Brief ->
With the images removed, repeat the data below exactly.

Shape position tracking data
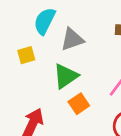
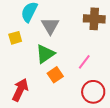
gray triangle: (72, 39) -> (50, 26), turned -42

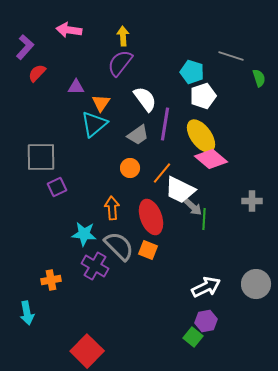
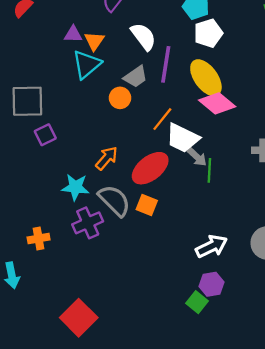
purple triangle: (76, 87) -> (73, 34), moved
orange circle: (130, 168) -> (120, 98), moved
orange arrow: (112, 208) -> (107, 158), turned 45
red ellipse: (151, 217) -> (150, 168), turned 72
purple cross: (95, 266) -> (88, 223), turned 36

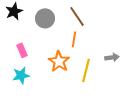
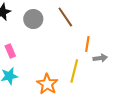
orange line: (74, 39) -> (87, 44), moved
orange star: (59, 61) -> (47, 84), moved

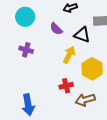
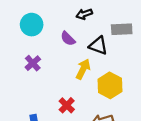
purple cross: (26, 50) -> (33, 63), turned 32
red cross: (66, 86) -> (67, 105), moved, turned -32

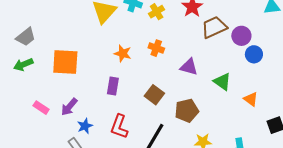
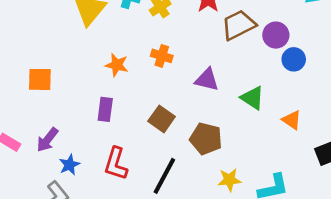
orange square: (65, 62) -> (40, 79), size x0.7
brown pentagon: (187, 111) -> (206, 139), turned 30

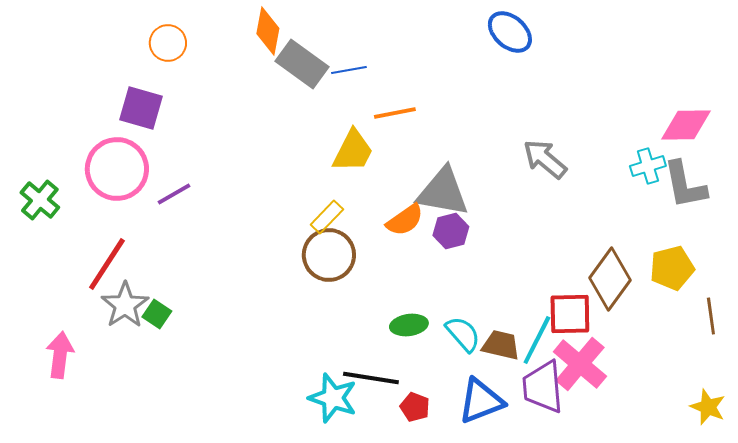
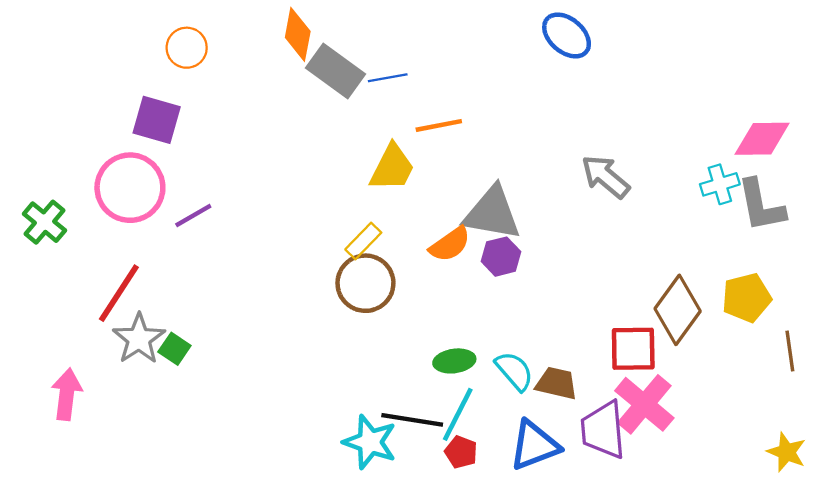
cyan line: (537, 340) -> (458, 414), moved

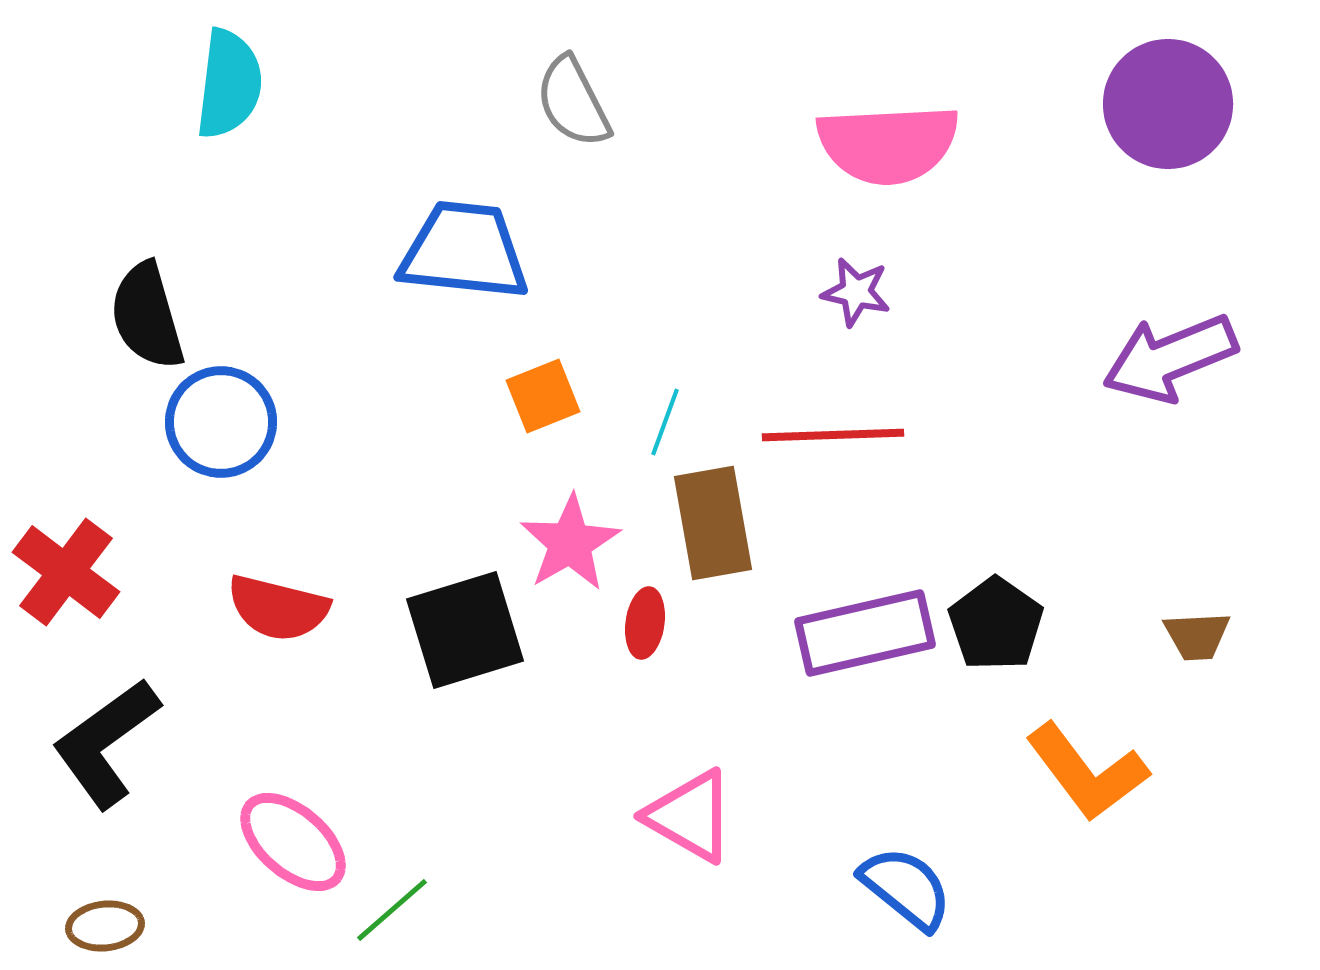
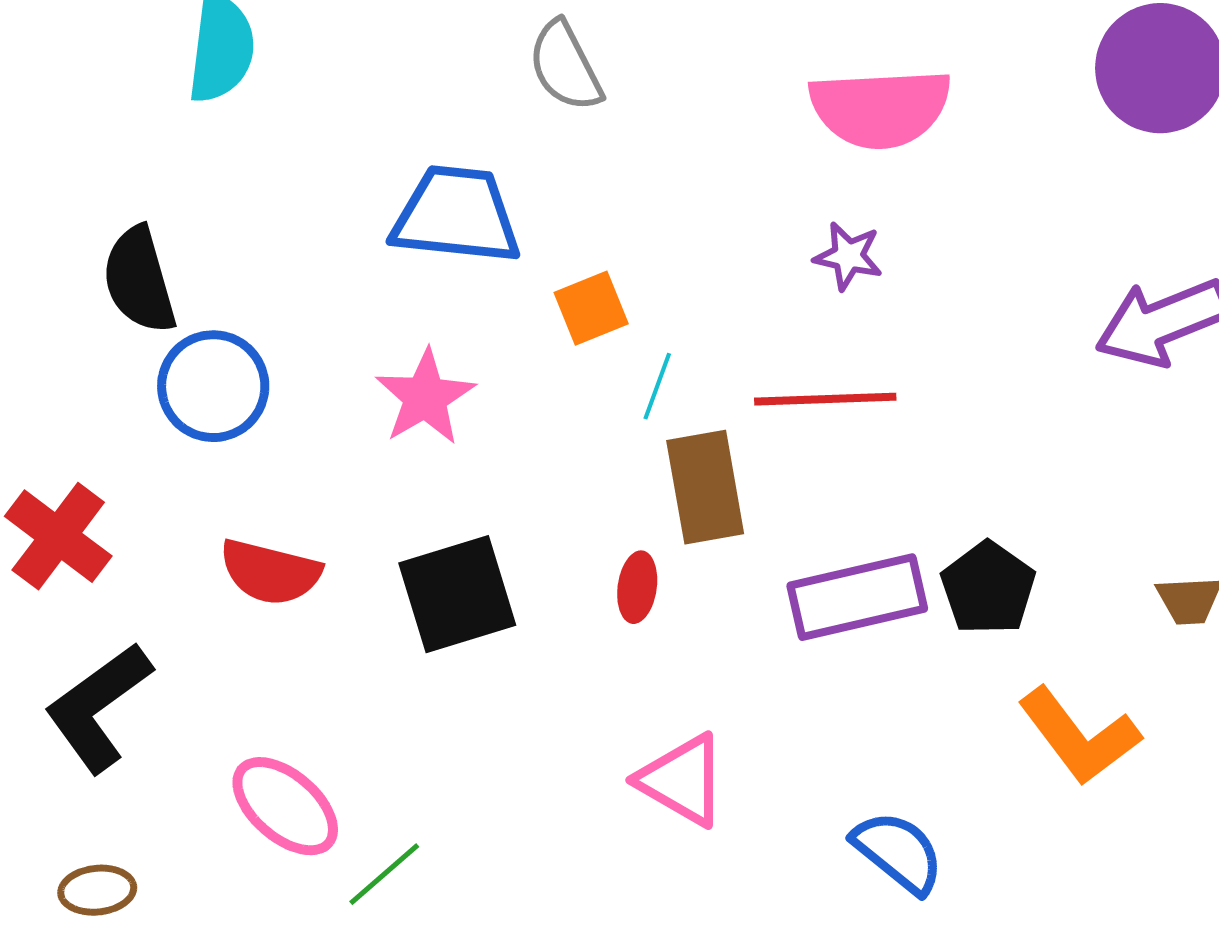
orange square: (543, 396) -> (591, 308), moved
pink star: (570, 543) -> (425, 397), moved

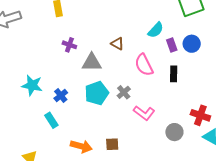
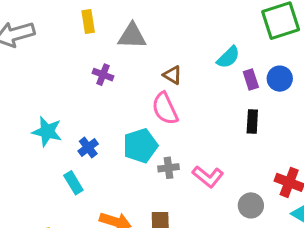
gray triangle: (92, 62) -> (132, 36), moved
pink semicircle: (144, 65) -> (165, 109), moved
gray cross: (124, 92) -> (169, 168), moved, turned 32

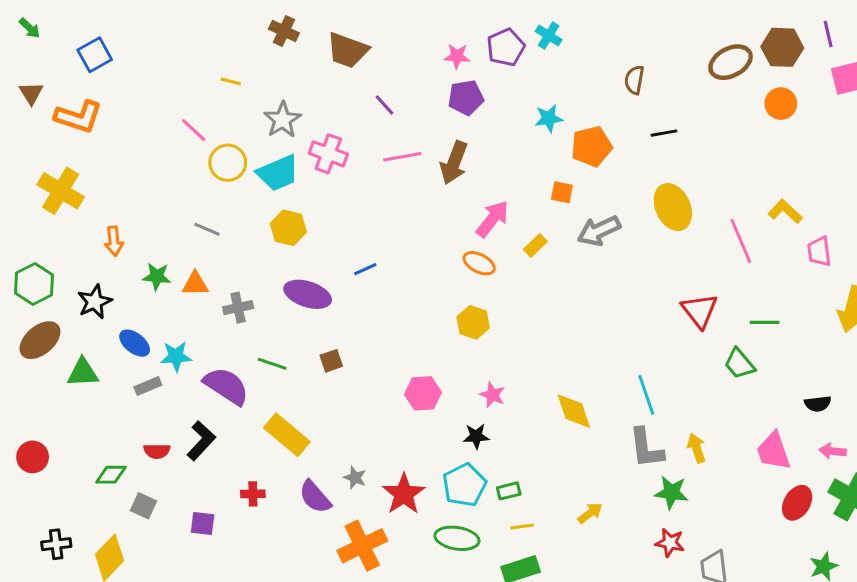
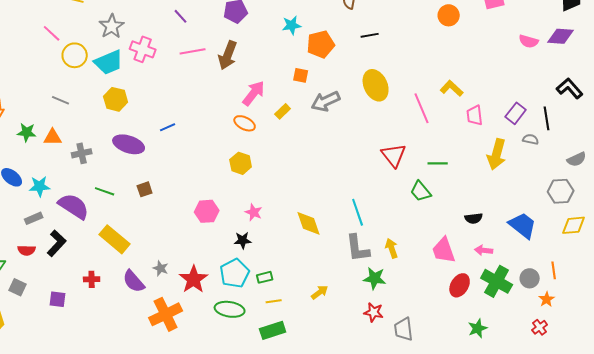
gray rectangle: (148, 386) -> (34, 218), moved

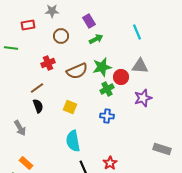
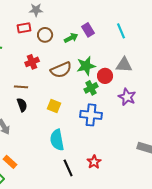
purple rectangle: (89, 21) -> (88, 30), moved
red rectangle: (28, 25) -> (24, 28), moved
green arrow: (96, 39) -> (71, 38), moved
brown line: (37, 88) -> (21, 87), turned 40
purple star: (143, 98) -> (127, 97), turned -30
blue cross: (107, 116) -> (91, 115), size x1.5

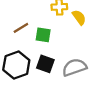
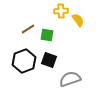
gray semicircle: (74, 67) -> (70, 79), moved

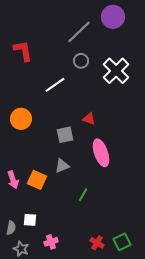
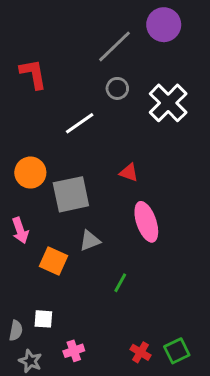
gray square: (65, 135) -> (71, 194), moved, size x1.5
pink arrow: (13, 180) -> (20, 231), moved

Exercise solution ->
gray triangle: (72, 39) -> (50, 26), turned -42

purple triangle: (76, 87) -> (73, 34), moved
orange circle: (130, 168) -> (120, 98), moved
orange arrow: (112, 208) -> (107, 158), turned 45
red ellipse: (151, 217) -> (150, 168), turned 72
purple cross: (95, 266) -> (88, 223), turned 36

orange line: (74, 39) -> (87, 44), moved
orange star: (59, 61) -> (47, 84), moved

purple cross: (26, 50) -> (33, 63), turned 32
red cross: (66, 86) -> (67, 105), moved, turned -32

orange square: (65, 62) -> (40, 79), size x0.7
brown pentagon: (187, 111) -> (206, 139), turned 30

cyan line: (537, 340) -> (458, 414), moved

orange square: (543, 396) -> (591, 308), moved
pink star: (570, 543) -> (425, 397), moved

gray triangle: (92, 62) -> (132, 36), moved
pink semicircle: (144, 65) -> (165, 109), moved
gray cross: (124, 92) -> (169, 168), moved, turned 32

gray rectangle: (148, 386) -> (34, 218), moved

purple rectangle: (89, 21) -> (88, 30), moved
red rectangle: (28, 25) -> (24, 28), moved
green arrow: (96, 39) -> (71, 38), moved
brown line: (37, 88) -> (21, 87), turned 40
purple star: (143, 98) -> (127, 97), turned -30
blue cross: (107, 116) -> (91, 115), size x1.5

gray semicircle: (74, 67) -> (70, 79), moved

gray square: (65, 135) -> (71, 194), moved, size x1.5
pink arrow: (13, 180) -> (20, 231), moved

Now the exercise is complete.